- Opening Delimiter -

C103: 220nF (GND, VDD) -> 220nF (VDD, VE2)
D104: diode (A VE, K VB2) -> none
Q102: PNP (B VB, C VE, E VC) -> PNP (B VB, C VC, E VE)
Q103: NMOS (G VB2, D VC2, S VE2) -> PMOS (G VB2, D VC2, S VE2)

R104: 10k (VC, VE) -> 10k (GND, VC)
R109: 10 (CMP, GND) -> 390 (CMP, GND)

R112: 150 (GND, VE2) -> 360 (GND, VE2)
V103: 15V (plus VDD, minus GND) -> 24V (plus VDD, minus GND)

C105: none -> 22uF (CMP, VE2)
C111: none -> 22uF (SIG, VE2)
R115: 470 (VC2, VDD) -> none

- Closing Delimiter -

The complete listing is needed again, with each line reproduced exactly.

C103: 220nF (GND, VDD) -> 220nF (VDD, VE2)
D104: diode (A VE, K VB2) -> none
Q102: PNP (B VB, C VE, E VC) -> PNP (B VB, C VC, E VE)
Q103: NMOS (G VB2, D VC2, S VE2) -> PMOS (G VB2, D VC2, S VE2)

R104: 10k (VC, VE) -> 10k (GND, VC)
R109: 10 (CMP, GND) -> 390 (CMP, GND)

R112: 150 (GND, VE2) -> 360 (GND, VE2)
V103: 15V (plus VDD, minus GND) -> 24V (plus VDD, minus GND)

C105: none -> 22uF (CMP, VE2)
C111: none -> 22uF (SIG, VE2)
R115: 470 (VC2, VDD) -> none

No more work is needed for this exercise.